▶ **Entries provided**:
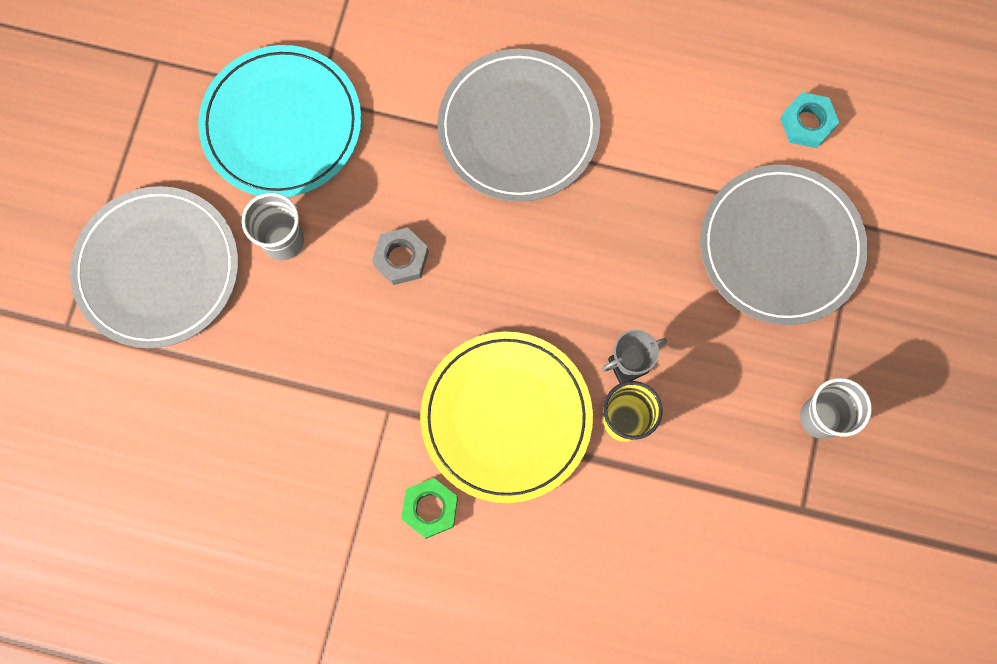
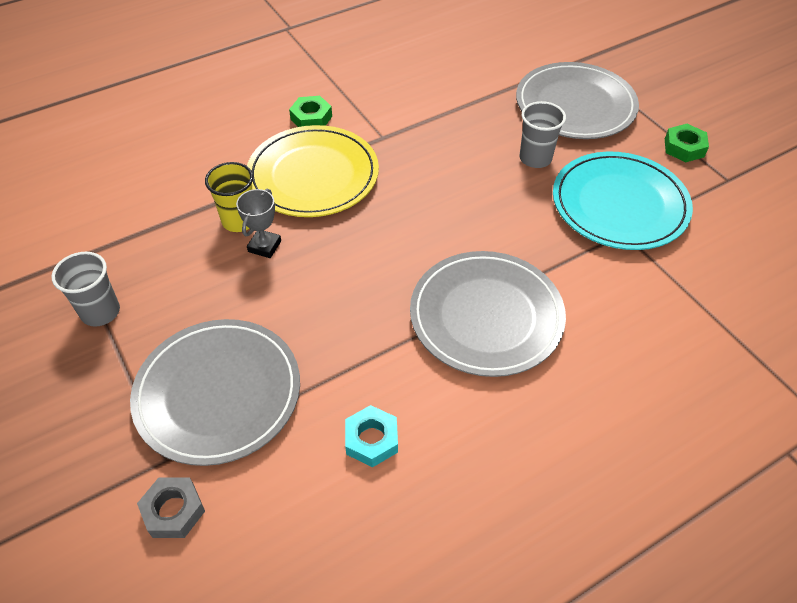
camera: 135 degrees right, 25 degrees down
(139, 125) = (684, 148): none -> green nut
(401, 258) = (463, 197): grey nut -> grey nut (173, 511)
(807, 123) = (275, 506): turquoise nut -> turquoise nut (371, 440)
* * *
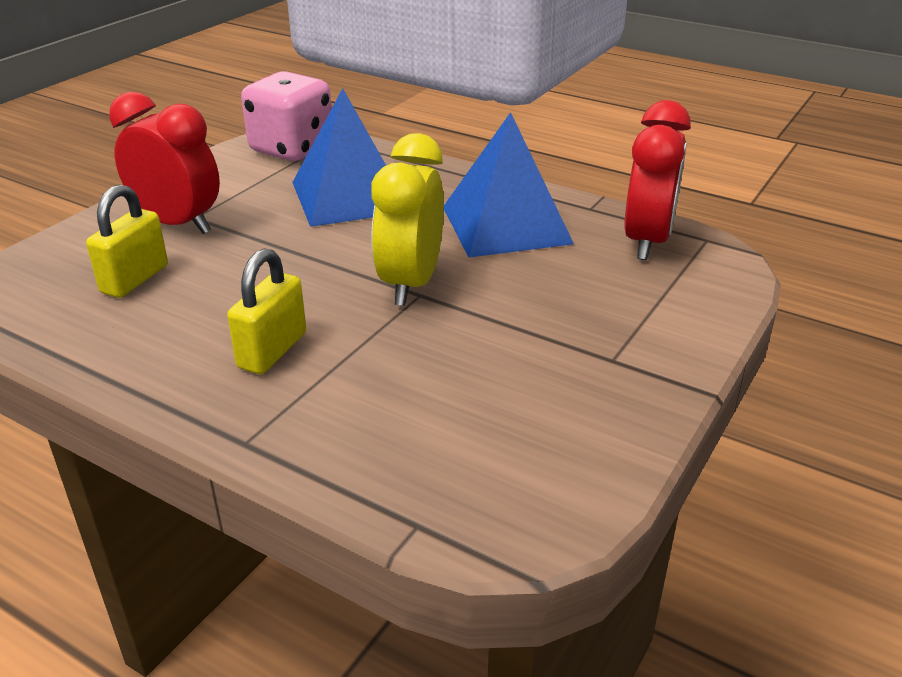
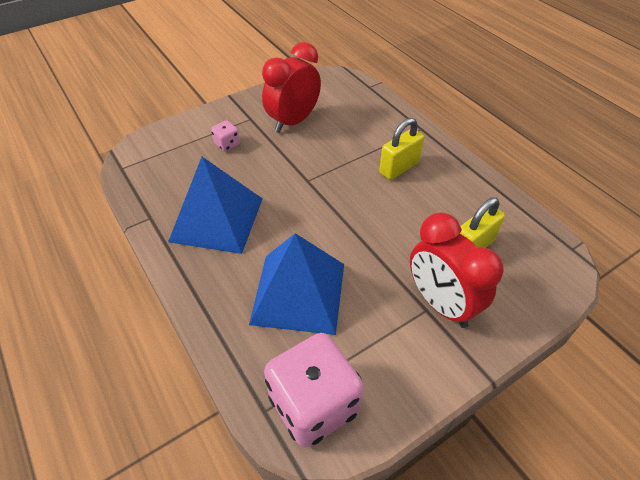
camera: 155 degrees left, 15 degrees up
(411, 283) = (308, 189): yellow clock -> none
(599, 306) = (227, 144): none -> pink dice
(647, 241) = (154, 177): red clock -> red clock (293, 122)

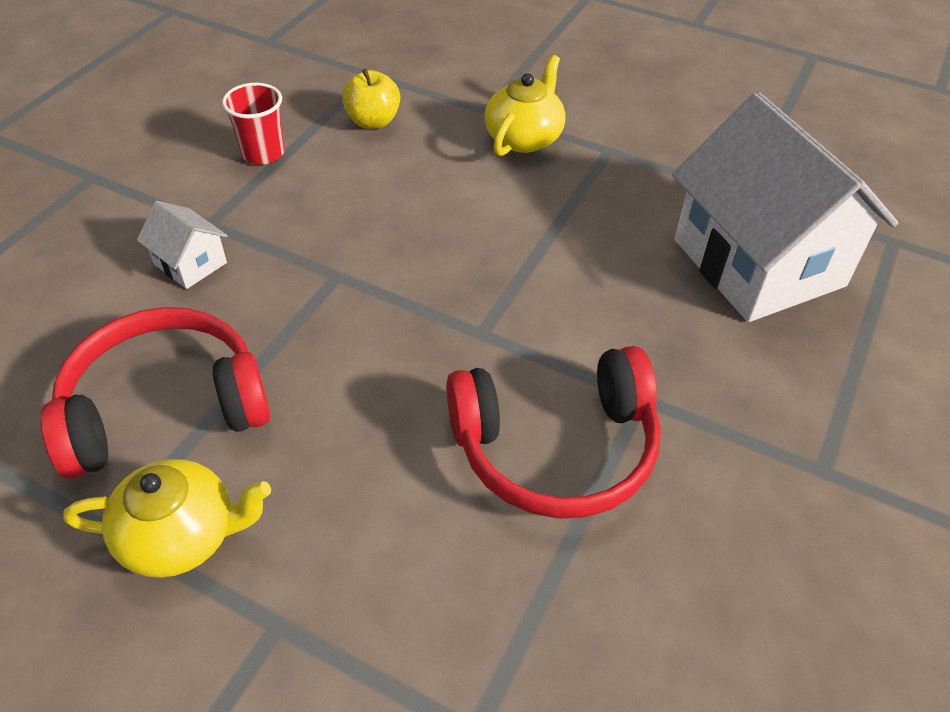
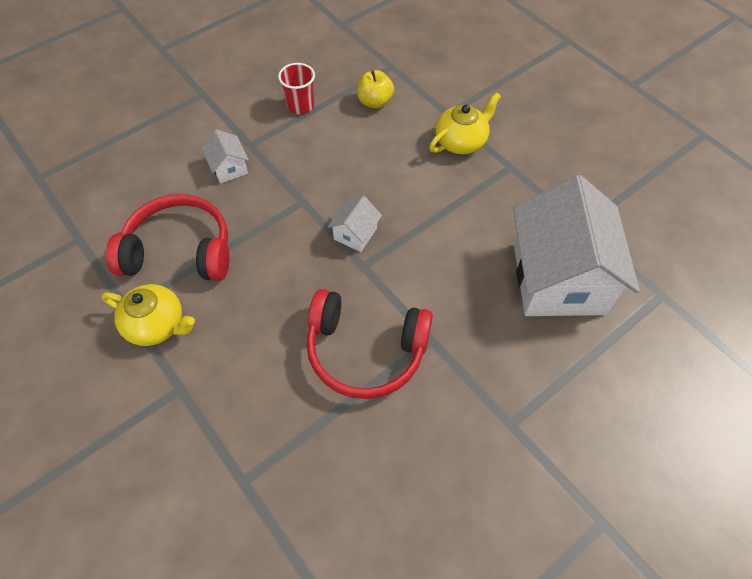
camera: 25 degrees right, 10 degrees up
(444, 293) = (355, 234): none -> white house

▶ **Exercise goal**:
How many lines of the entries above include the word "camera"? Reply with the number alone.

▶ **Response area**:
3